• DATA EXTRACTS:
==============================
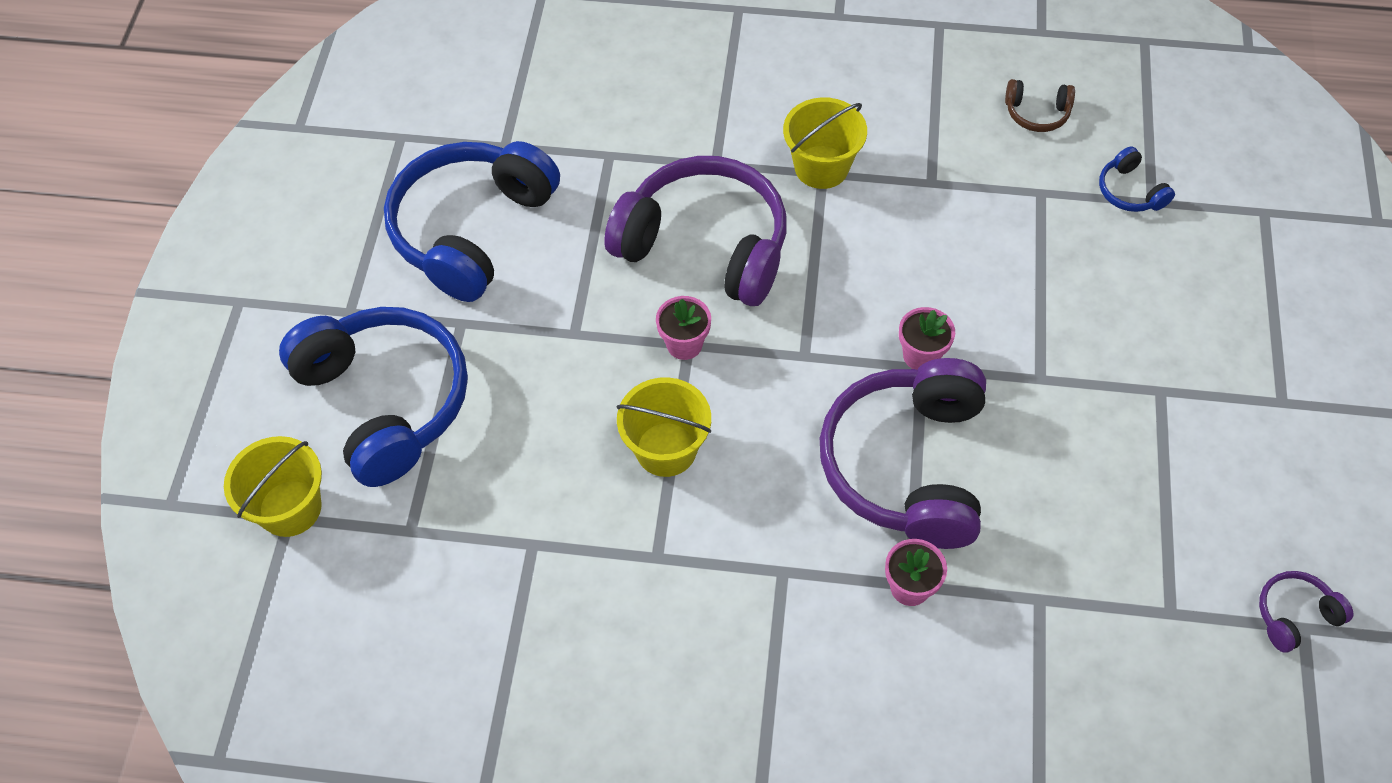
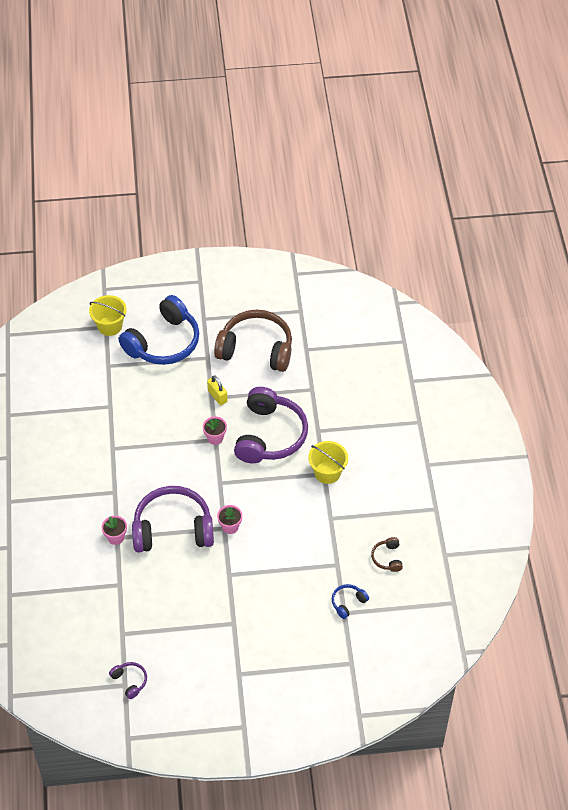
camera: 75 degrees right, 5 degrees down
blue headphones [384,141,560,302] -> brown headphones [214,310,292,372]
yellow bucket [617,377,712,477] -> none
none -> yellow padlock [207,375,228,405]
==============================
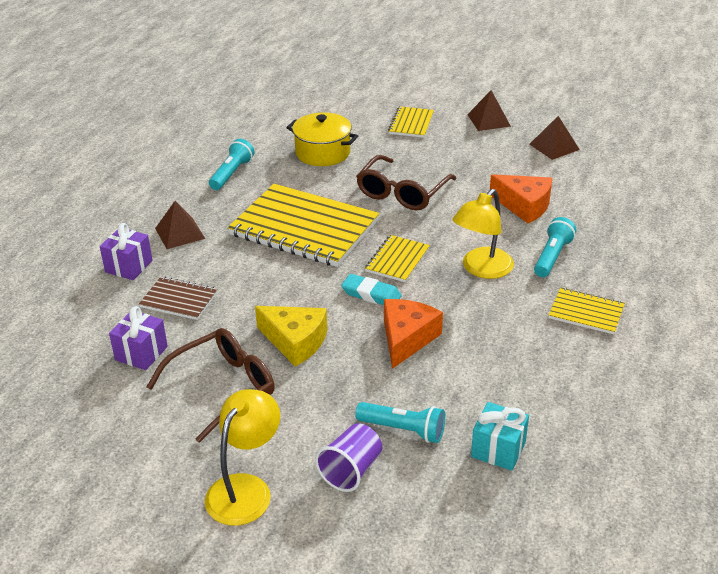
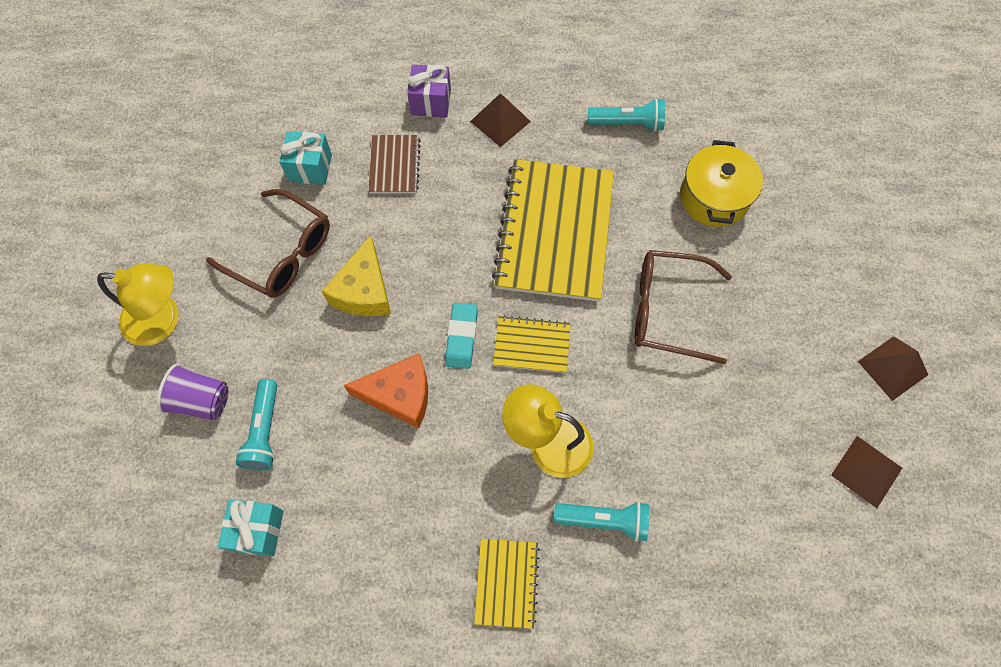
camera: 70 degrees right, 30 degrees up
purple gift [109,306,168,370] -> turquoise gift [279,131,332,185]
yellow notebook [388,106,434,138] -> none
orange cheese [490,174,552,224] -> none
==============================
• WHAT YOU WILL DO:
Print, without alteration, only the lines above between the one holding "camera: 75 degrees right, 5 degrees down" and the one holding "none -> yellow padlock [207,375,228,405]", inclusive.

• OUTPUT OF THE TASK:
camera: 75 degrees right, 5 degrees down
blue headphones [384,141,560,302] -> brown headphones [214,310,292,372]
yellow bucket [617,377,712,477] -> none
none -> yellow padlock [207,375,228,405]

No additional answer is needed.